EXERCISE REQUIREMENTS: Return the number of lines below with "NAND" in them, and nothing else.

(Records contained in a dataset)
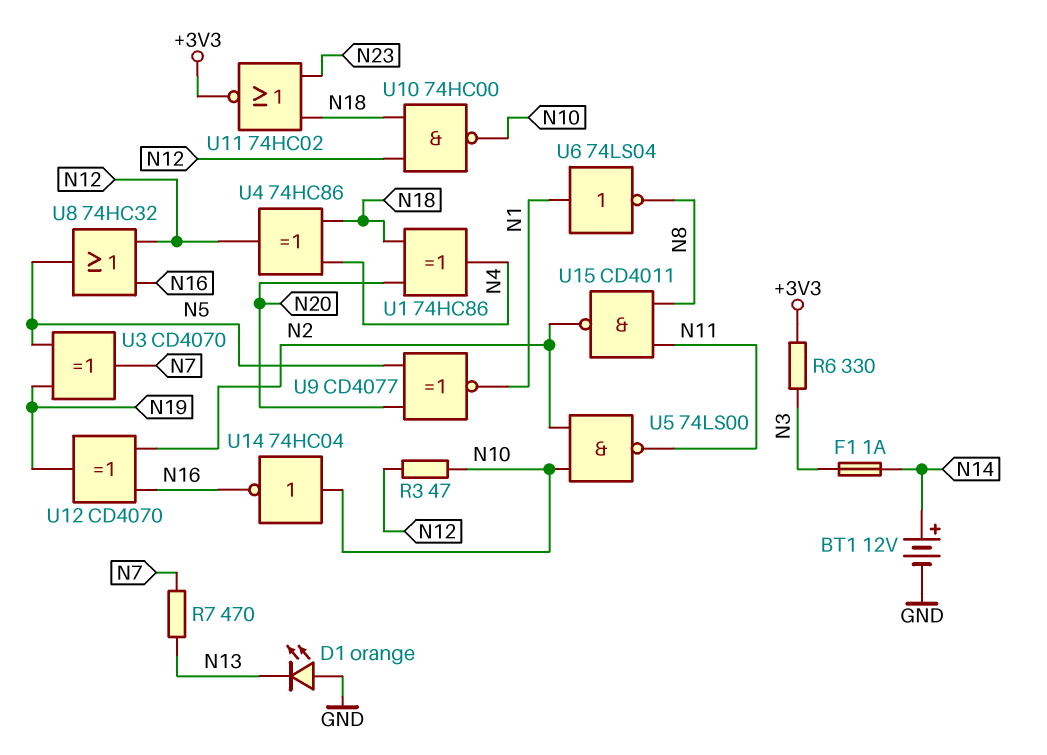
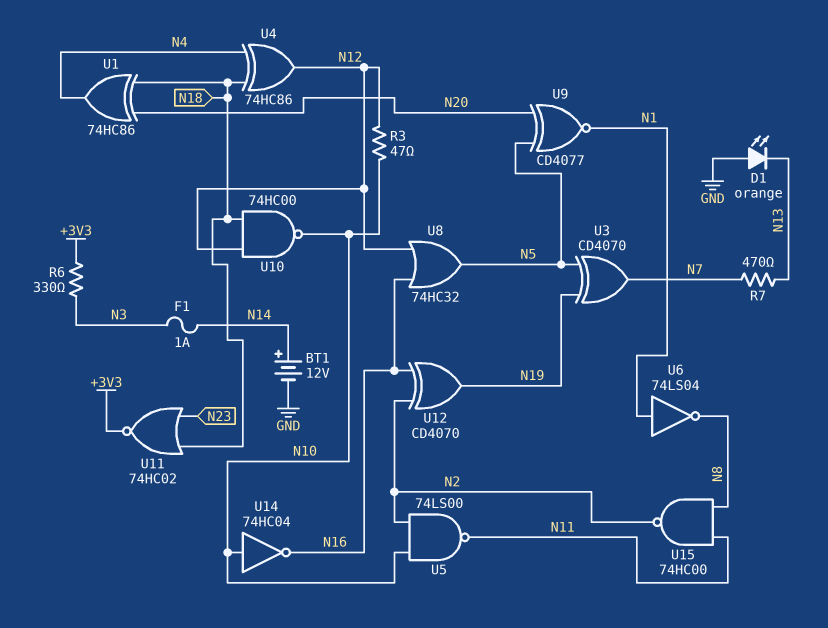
U15: NAND CD4011 (in N8, in N11, out N2) -> NAND 74HC00 (in N8, in N11, out N2)

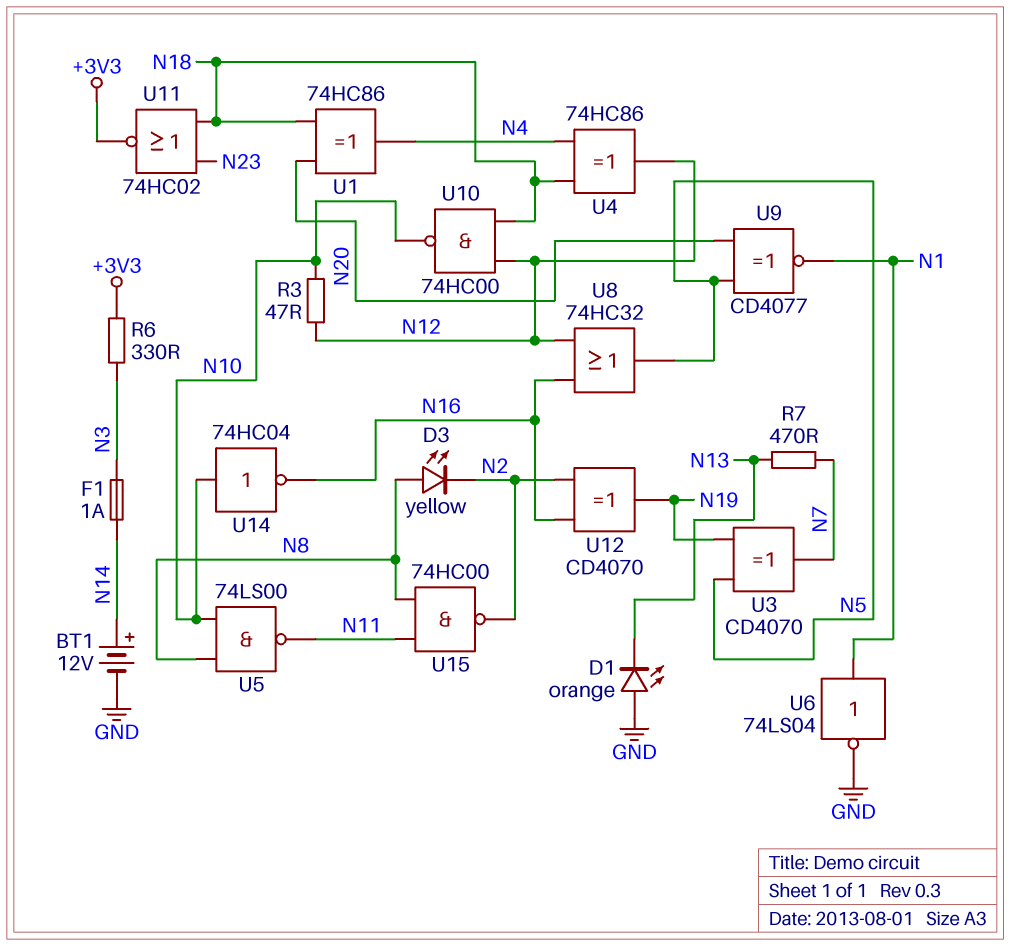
D3: none -> LED yellow (A N8, K N2)
U5: NAND 74LS00 (in N2, in N10, out N11) -> NAND 74LS00 (in N8, in N10, out N11)
U6: NOT 74LS04 (in N1, out N8) -> NOT 74LS04 (in N1, out GND)

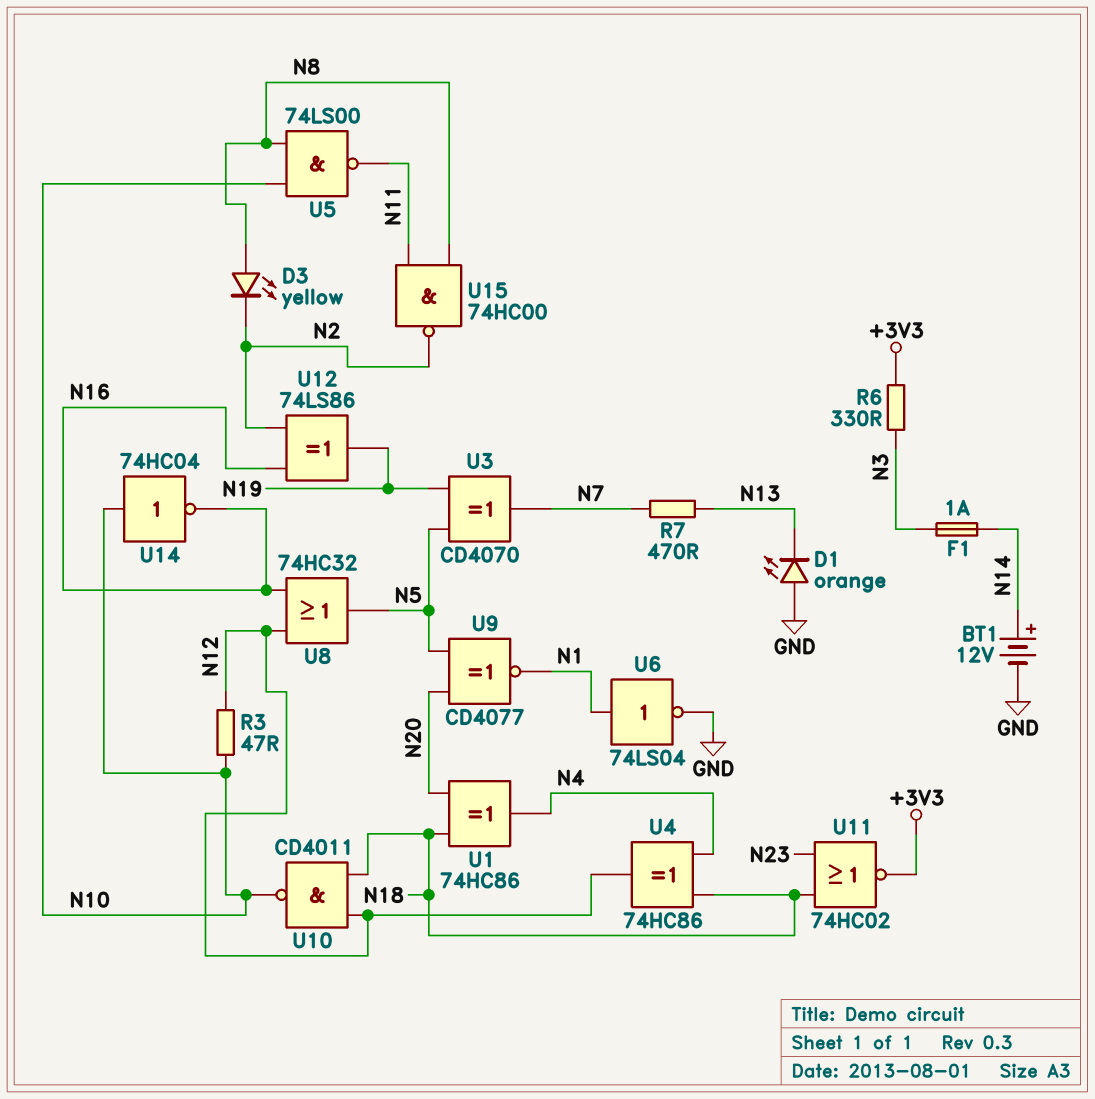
U10: NAND 74HC00 (in N12, in N18, out N10) -> NAND CD4011 (in N12, in N18, out N10)
U12: XOR CD4070 (in N2, in N16, out N19) -> XOR 74LS86 (in N2, in N16, out N19)

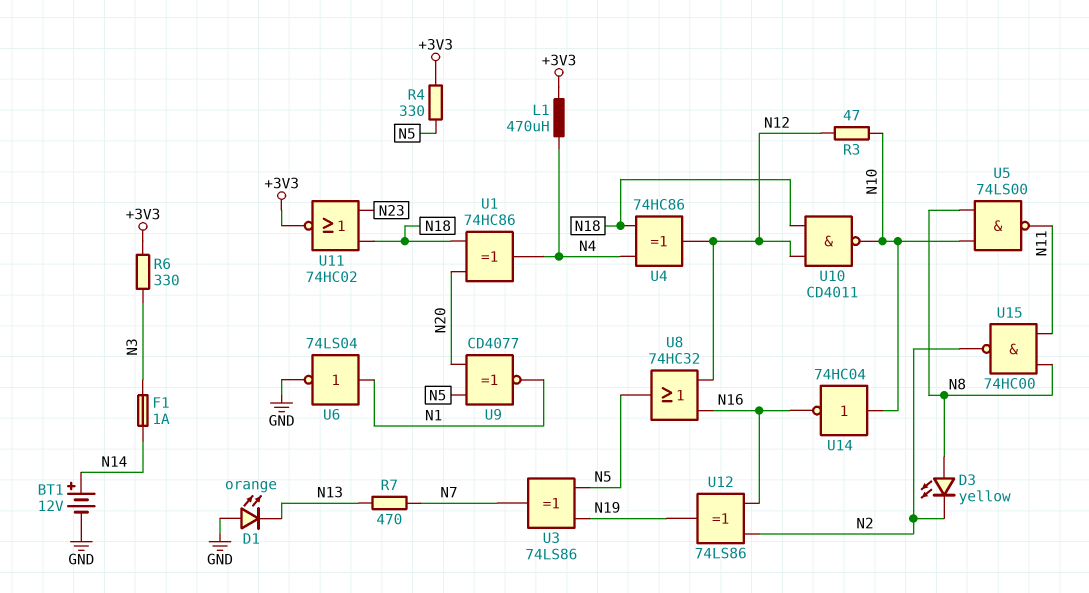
L1: none -> 470uH (+3V3, N4)
R4: none -> 330 (+3V3, N5)
U3: XOR CD4070 (in N5, in N19, out N7) -> XOR 74LS86 (in N5, in N19, out N7)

OUTPUT OF THE EXERCISE: 3